DIRECTIONS: The whole listing is to be given again without alteration, except that its pictures are dropped.

EXTRACTED MATERIAL:
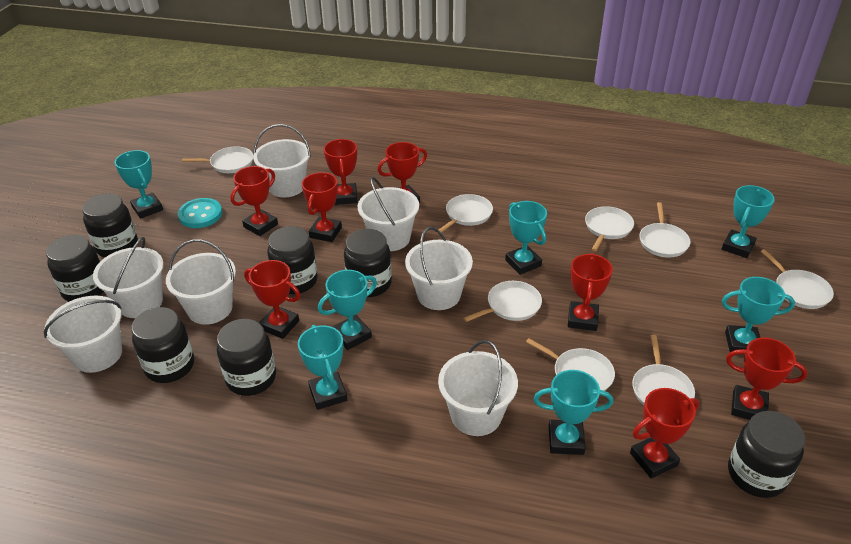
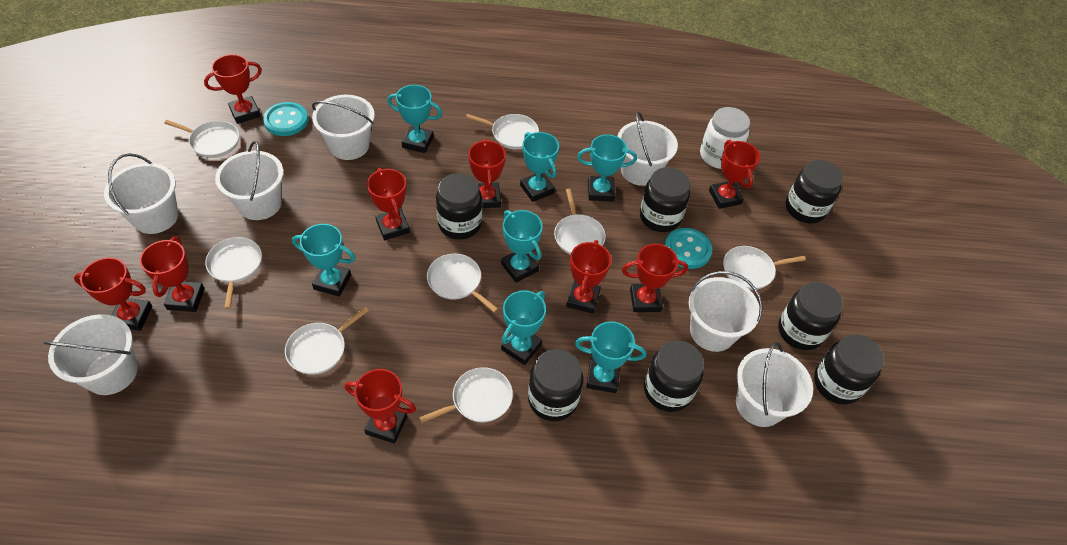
red trophy: 8 -> 9
turquoise button: 1 -> 2
white jar: 0 -> 1

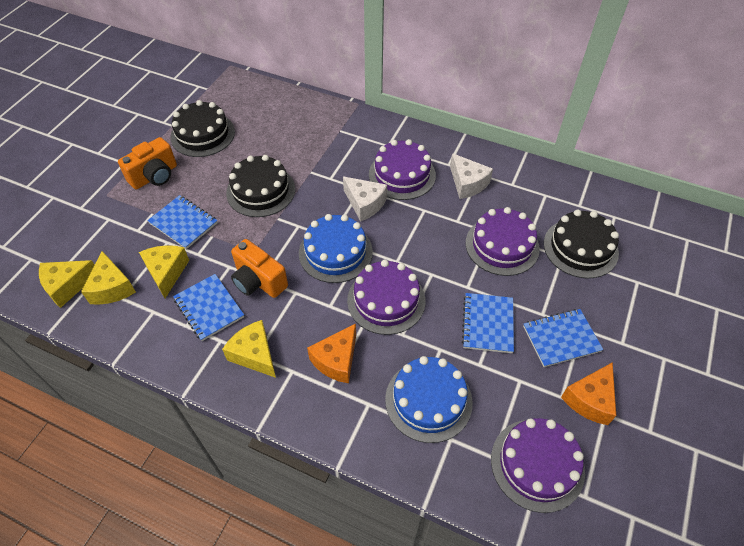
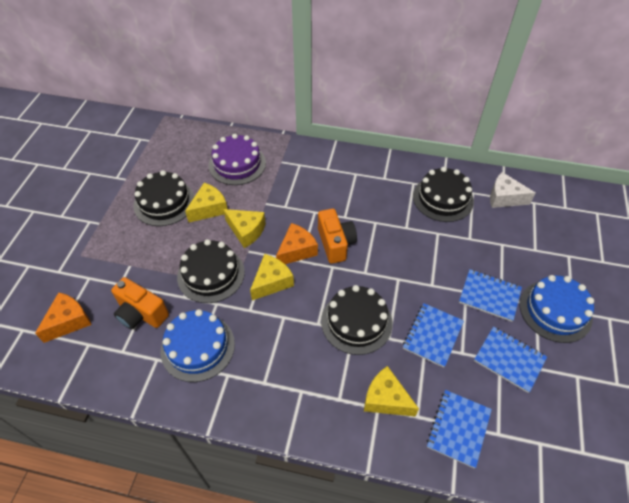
black cake: 3 -> 4
purple cake: 4 -> 1
white cheese: 2 -> 1

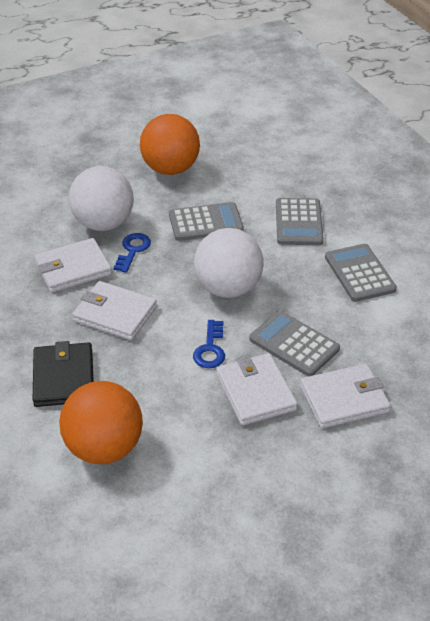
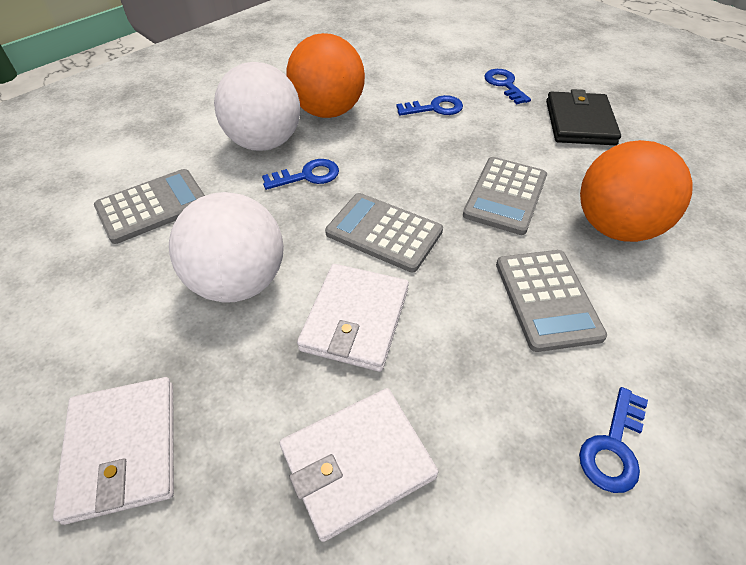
blue key: 2 -> 4
white wallet: 4 -> 3

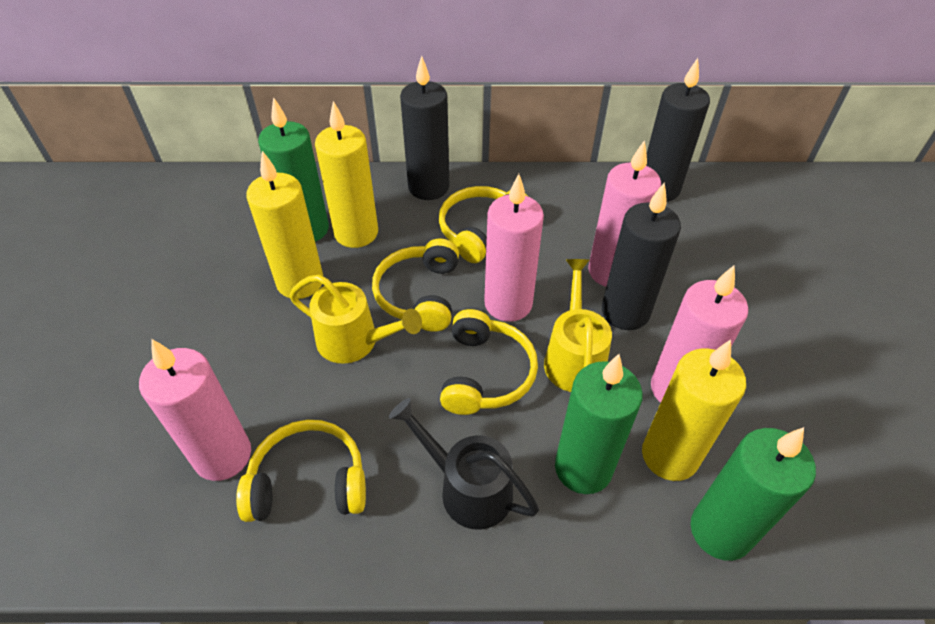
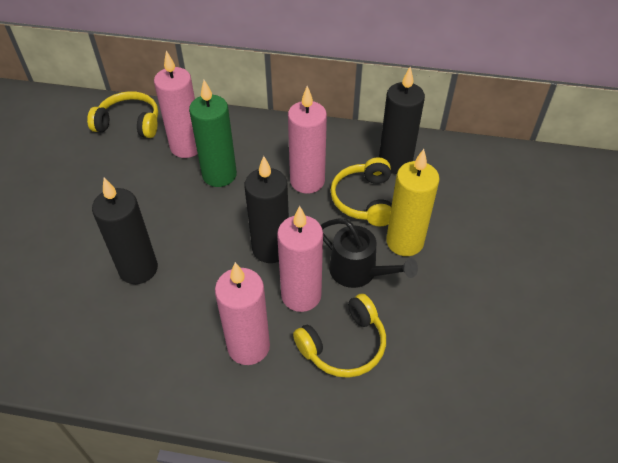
green candle: 3 -> 1
yellow candle: 3 -> 1
yellow headphones: 4 -> 3
yellow watering can: 2 -> 0

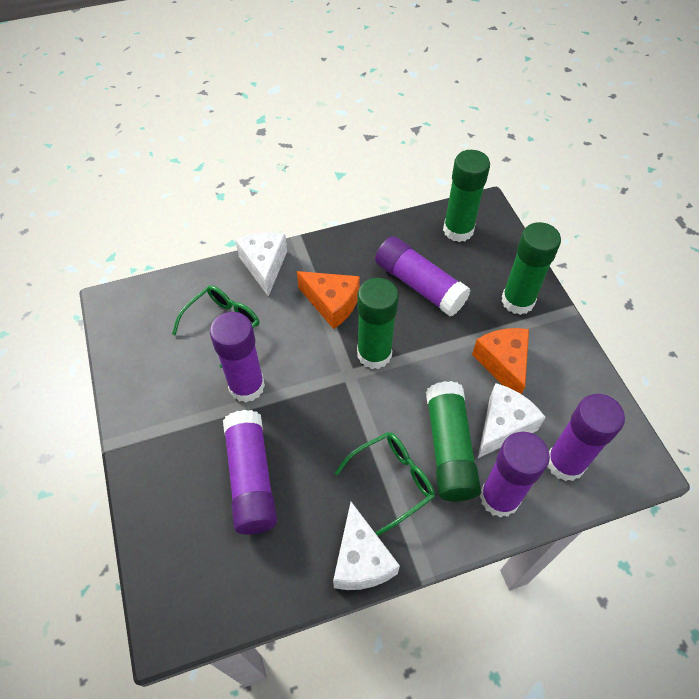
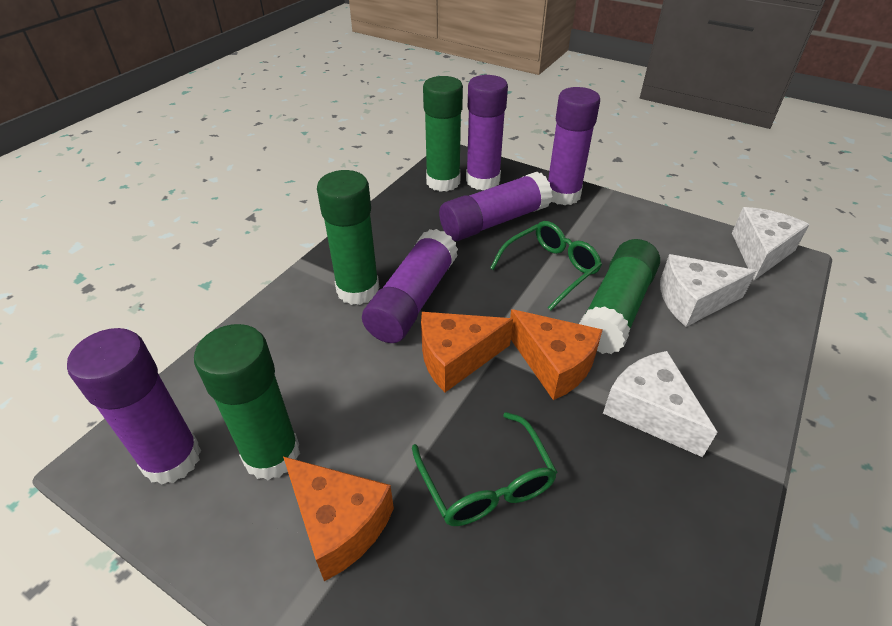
orange cheese: 2 -> 3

RESULT OF THIS TASK:
red trophy: 8 -> 9
turquoise button: 1 -> 2
white jar: 0 -> 1

black cake: 3 -> 4
purple cake: 4 -> 1
white cheese: 2 -> 1

blue key: 2 -> 4
white wallet: 4 -> 3

green candle: 3 -> 1
yellow candle: 3 -> 1
yellow headphones: 4 -> 3
yellow watering can: 2 -> 0

orange cheese: 2 -> 3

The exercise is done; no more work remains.